● **What this task involves**
Word for word and without images, transcribe all of the records.

● **Image comparison data**
---*---

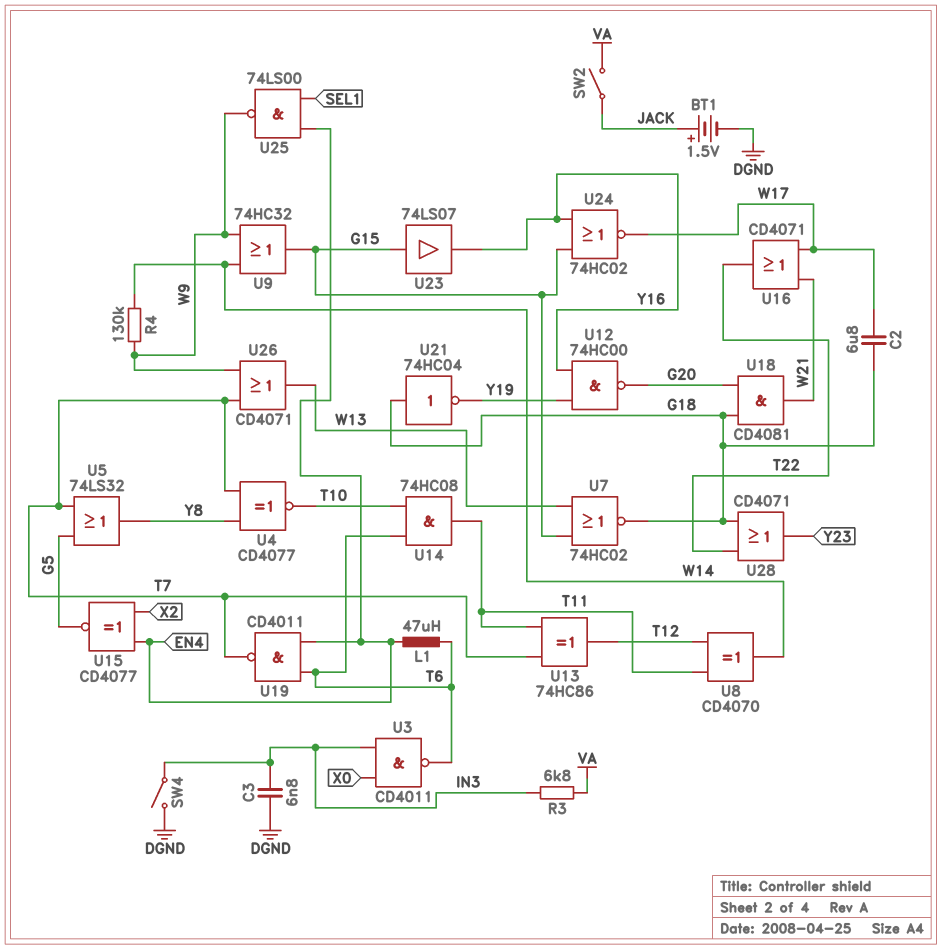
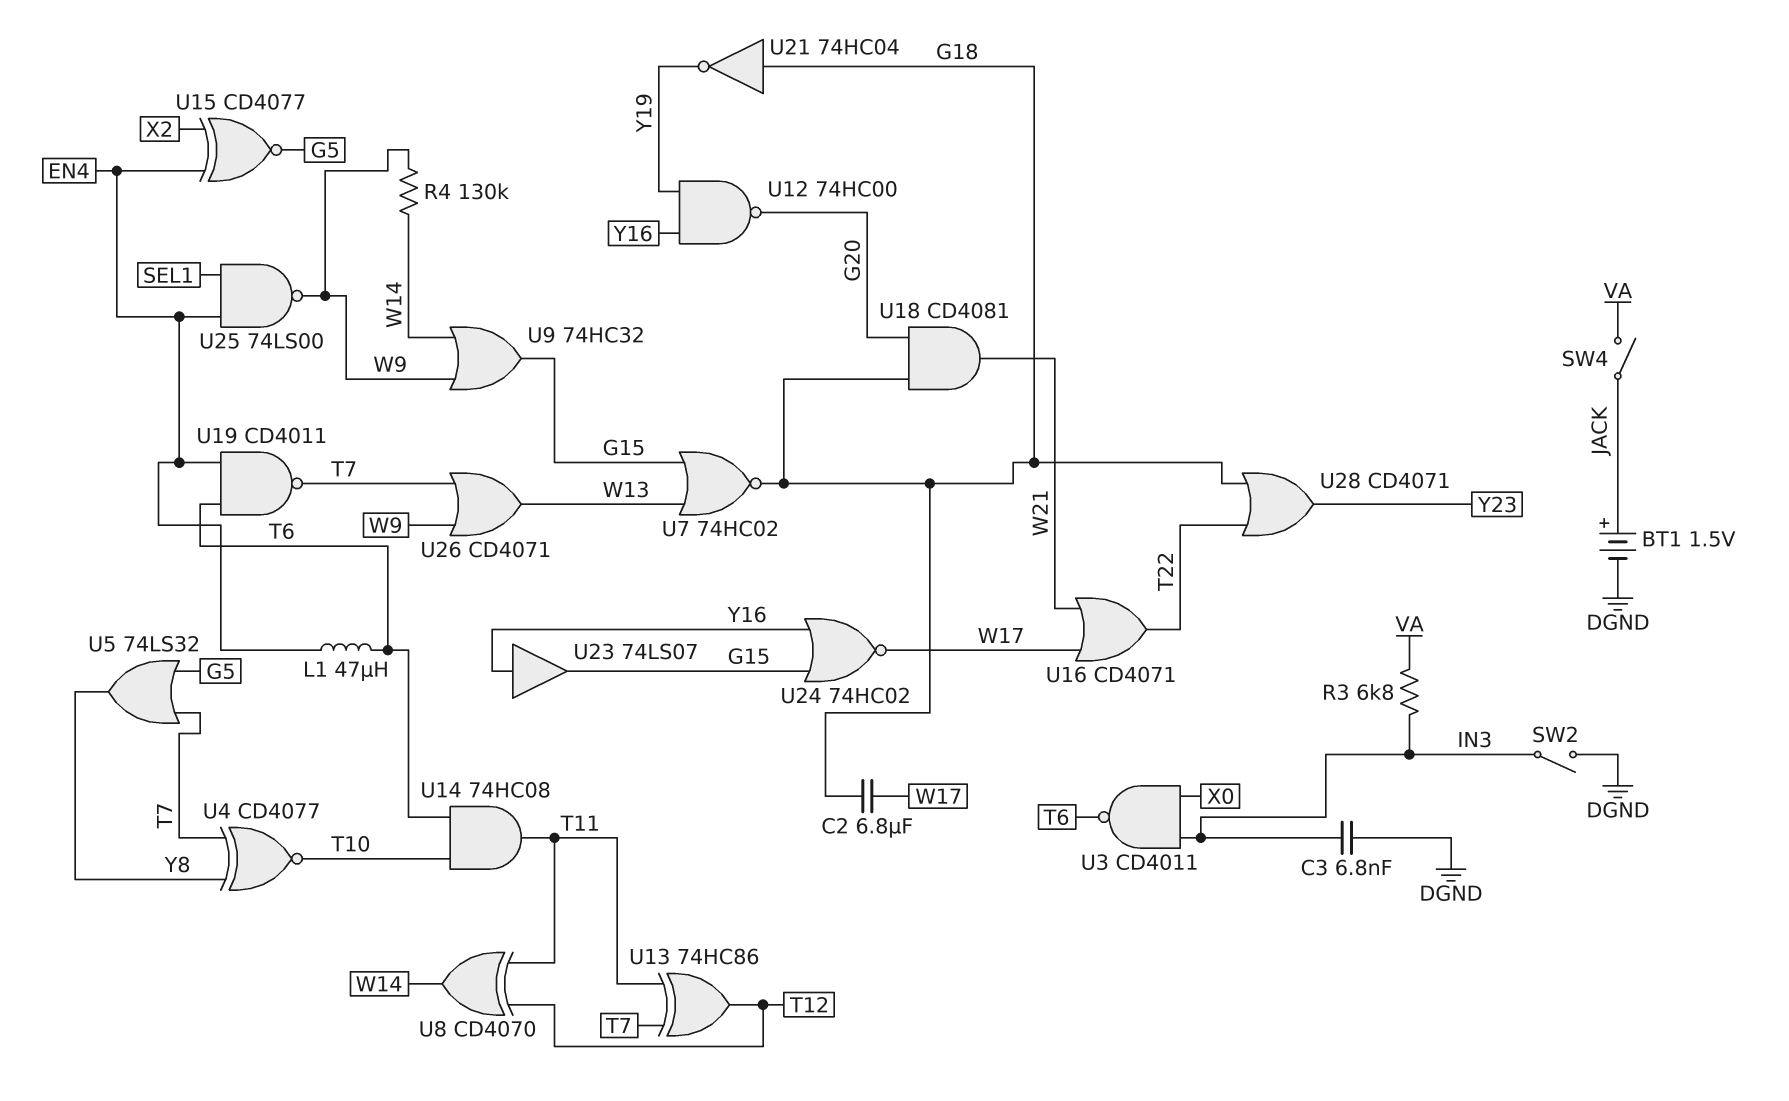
SW2: switch (JACK, VA) -> switch (DGND, IN3)
SW4: switch (DGND, IN3) -> switch (JACK, VA)
U23: buffer 74LS07 (in G15, out Y16) -> buffer 74LS07 (in Y16, out G15)

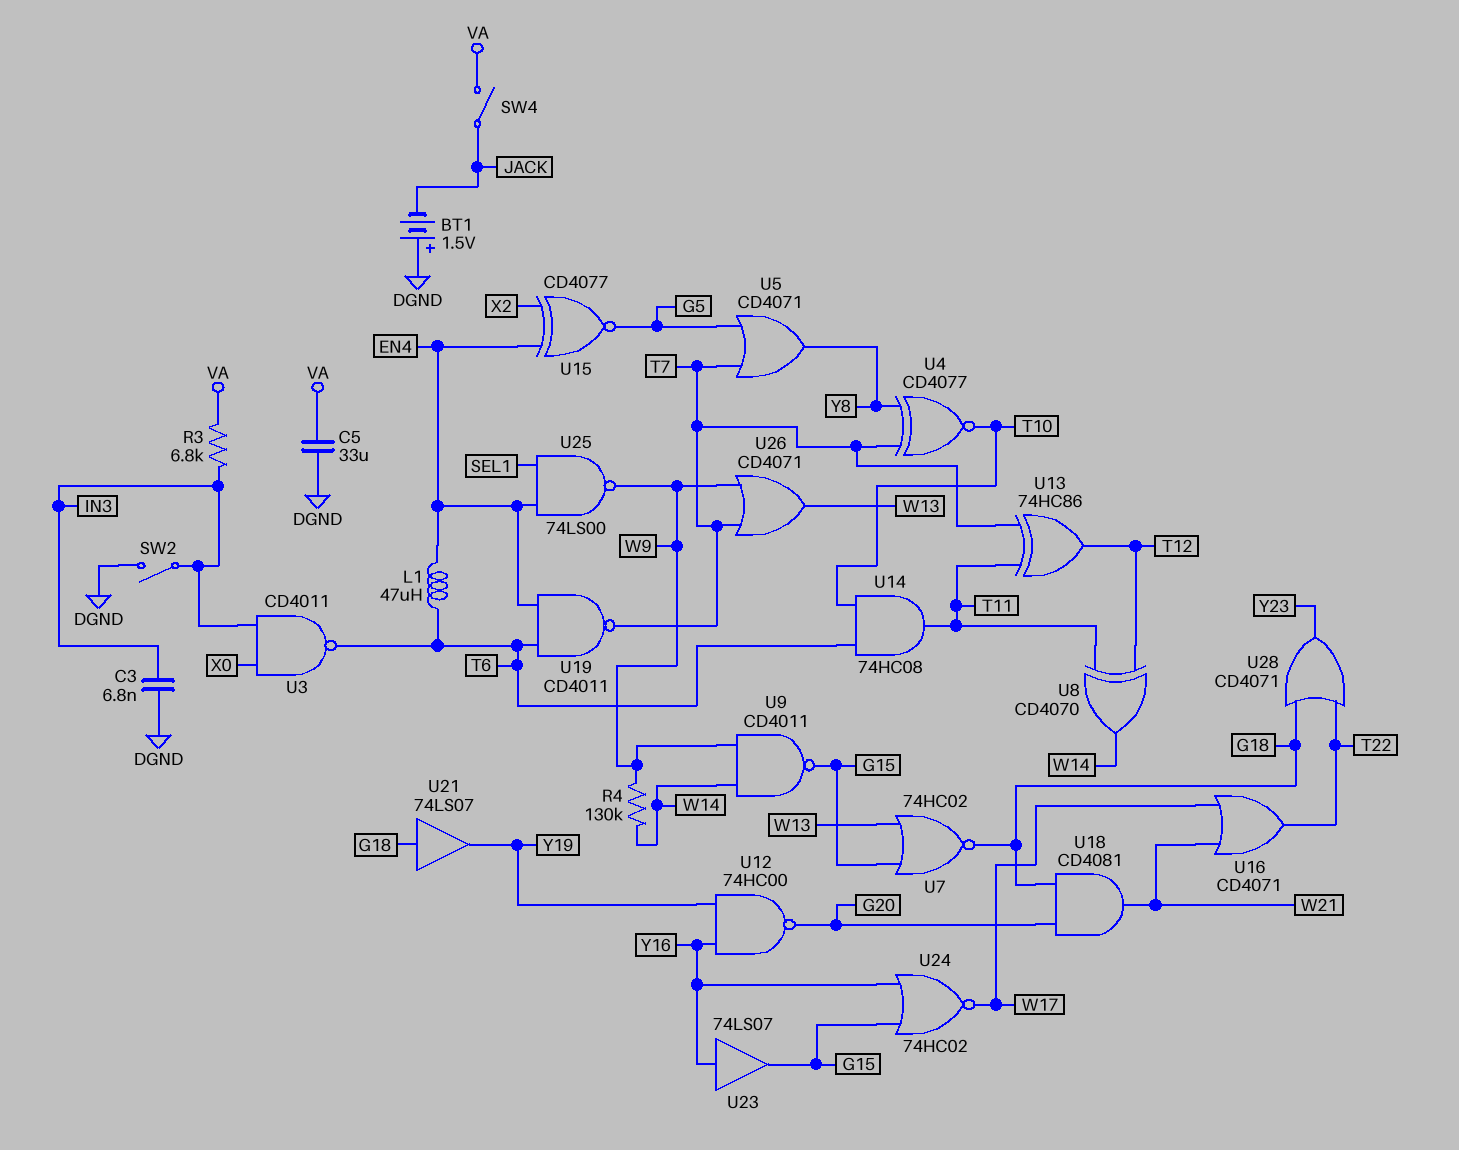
BT1: 1.5V (plus JACK, minus DGND) -> 1.5V (plus DGND, minus JACK)
C2: 6.8uF (G18, W17) -> none
C5: none -> 33uF (DGND, VA)
U5: OR 74LS32 (in G5, in T7, out Y8) -> OR CD4071 (in G5, in T7, out Y8)
U9: OR 74HC32 (in W9, in W14, out G15) -> NAND CD4011 (in W9, in W14, out G15)
U21: NOT 74HC04 (in G18, out Y19) -> buffer 74LS07 (in G18, out Y19)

---*---

● **Finished task**
SW2: switch (JACK, VA) -> switch (DGND, IN3)
SW4: switch (DGND, IN3) -> switch (JACK, VA)
U23: buffer 74LS07 (in G15, out Y16) -> buffer 74LS07 (in Y16, out G15)

BT1: 1.5V (plus JACK, minus DGND) -> 1.5V (plus DGND, minus JACK)
C2: 6.8uF (G18, W17) -> none
C5: none -> 33uF (DGND, VA)
U5: OR 74LS32 (in G5, in T7, out Y8) -> OR CD4071 (in G5, in T7, out Y8)
U9: OR 74HC32 (in W9, in W14, out G15) -> NAND CD4011 (in W9, in W14, out G15)
U21: NOT 74HC04 (in G18, out Y19) -> buffer 74LS07 (in G18, out Y19)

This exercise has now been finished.